What to do -
Return each line below that contains the word "compared". Capital and small letters must match.

Available data -
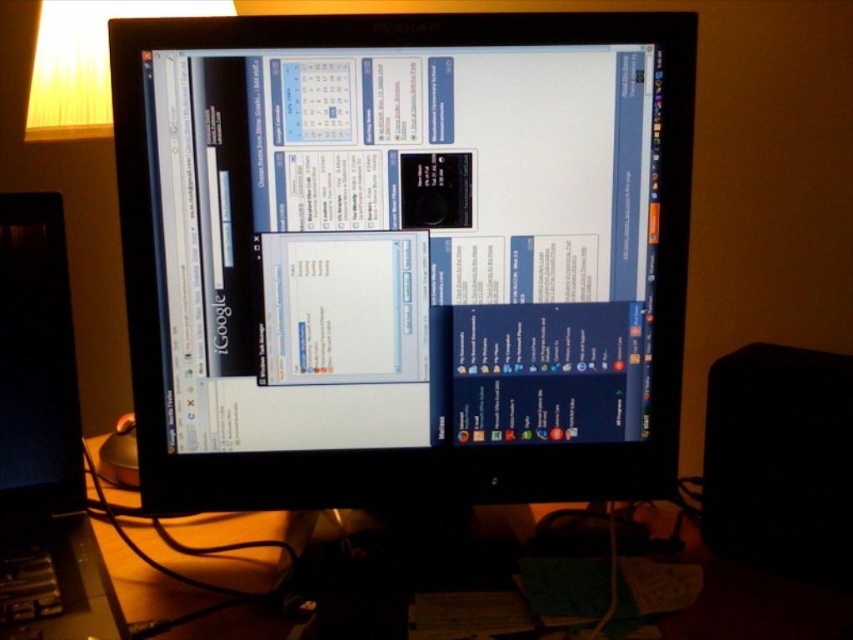
Question: Where is white glossy monitor at center located in relation to black glossy monitor at center in the image?

Choices:
 (A) below
 (B) above

Answer: (B)

Question: Is white glossy monitor at center thinner than black glossy monitor at center?

Choices:
 (A) yes
 (B) no

Answer: (B)

Question: Does white glossy monitor at center have a smaller size compared to black glossy monitor at center?

Choices:
 (A) yes
 (B) no

Answer: (B)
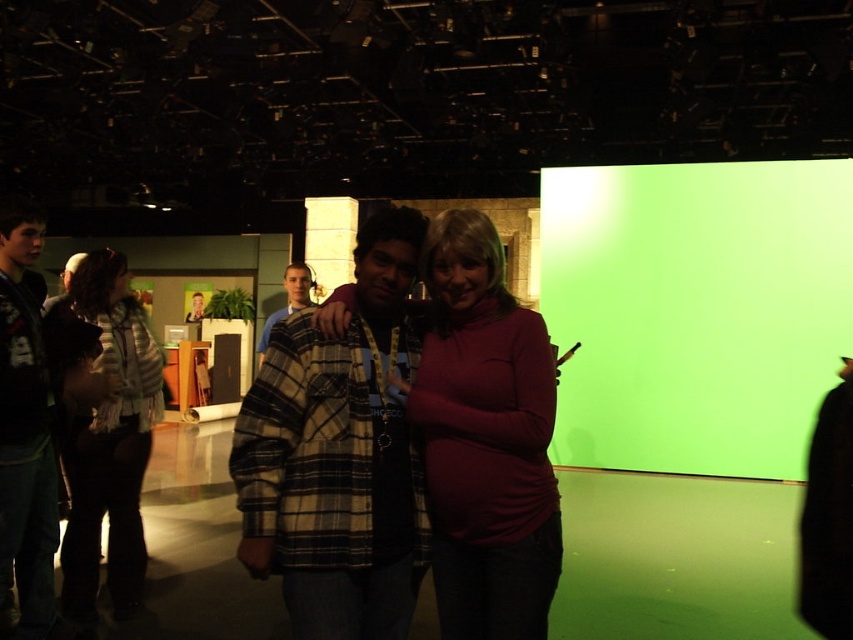
Question: Which object appears closest to the camera in this image?

Choices:
 (A) matte red sweater at center
 (B) plaid fabric shirt at center
 (C) plaid wool sweater at center

Answer: (B)

Question: Does plaid fabric shirt at center have a greater width compared to matte red sweater at center?

Choices:
 (A) no
 (B) yes

Answer: (A)

Question: Which point is closer to the camera taking this photo?

Choices:
 (A) pyautogui.click(x=299, y=292)
 (B) pyautogui.click(x=35, y=260)

Answer: (B)

Question: Considering the real-world distances, which object is closest to the plaid fabric shirt at center?

Choices:
 (A) matte red sweater at center
 (B) dark green plaid shirt at left
 (C) plaid wool sweater at center
 (D) striped knit sweater at left

Answer: (A)

Question: In this image, where is dark green plaid shirt at left located relative to plaid wool sweater at center?

Choices:
 (A) left
 (B) right

Answer: (A)

Question: Can you confirm if plaid fabric shirt at center is smaller than striped knit sweater at left?

Choices:
 (A) yes
 (B) no

Answer: (A)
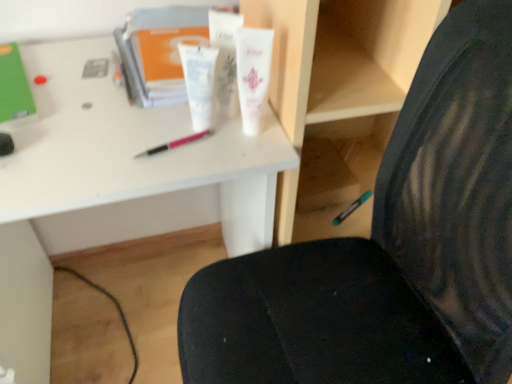
Locate an element on the screen. free space that is in between white plastic book at upper center and green matte folder at upper left, positioned as the first stationery in front-to-back order is located at coordinates (71, 76).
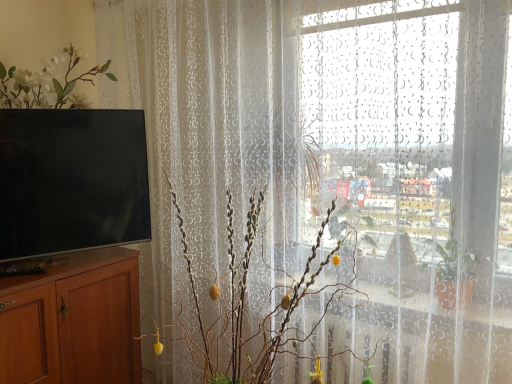
Question: Can you confirm if matte black tv at left is wider than brown wood cabinet at left?

Choices:
 (A) yes
 (B) no

Answer: (B)

Question: From the image's perspective, is matte black tv at left on top of brown wood cabinet at left?

Choices:
 (A) no
 (B) yes

Answer: (B)

Question: Is matte black tv at left outside of brown wood cabinet at left?

Choices:
 (A) no
 (B) yes

Answer: (B)

Question: Is matte black tv at left looking in the opposite direction of brown wood cabinet at left?

Choices:
 (A) no
 (B) yes

Answer: (A)

Question: Considering the relative sizes of matte black tv at left and brown wood cabinet at left in the image provided, is matte black tv at left shorter than brown wood cabinet at left?

Choices:
 (A) no
 (B) yes

Answer: (B)

Question: Is matte black tv at left bigger than brown wood cabinet at left?

Choices:
 (A) yes
 (B) no

Answer: (B)

Question: Would you say brown wood cabinet at left is part of silvery metallic branches at center's contents?

Choices:
 (A) no
 (B) yes

Answer: (A)

Question: Is silvery metallic branches at center bigger than brown wood cabinet at left?

Choices:
 (A) yes
 (B) no

Answer: (A)

Question: From a real-world perspective, is silvery metallic branches at center positioned over brown wood cabinet at left based on gravity?

Choices:
 (A) yes
 (B) no

Answer: (A)

Question: Does silvery metallic branches at center have a lesser height compared to brown wood cabinet at left?

Choices:
 (A) no
 (B) yes

Answer: (A)

Question: From a real-world perspective, is silvery metallic branches at center below brown wood cabinet at left?

Choices:
 (A) no
 (B) yes

Answer: (A)

Question: From the image's perspective, is silvery metallic branches at center beneath brown wood cabinet at left?

Choices:
 (A) yes
 (B) no

Answer: (B)

Question: Considering the relative sizes of brown wood cabinet at left and silvery metallic branches at center in the image provided, is brown wood cabinet at left bigger than silvery metallic branches at center?

Choices:
 (A) no
 (B) yes

Answer: (A)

Task output -
Question: Does white glossy monitor at center have a smaller size compared to black glossy monitor at center?
Question: Does plaid fabric shirt at center have a greater width compared to matte red sweater at center?
Question: Does silvery metallic branches at center have a lesser height compared to brown wood cabinet at left?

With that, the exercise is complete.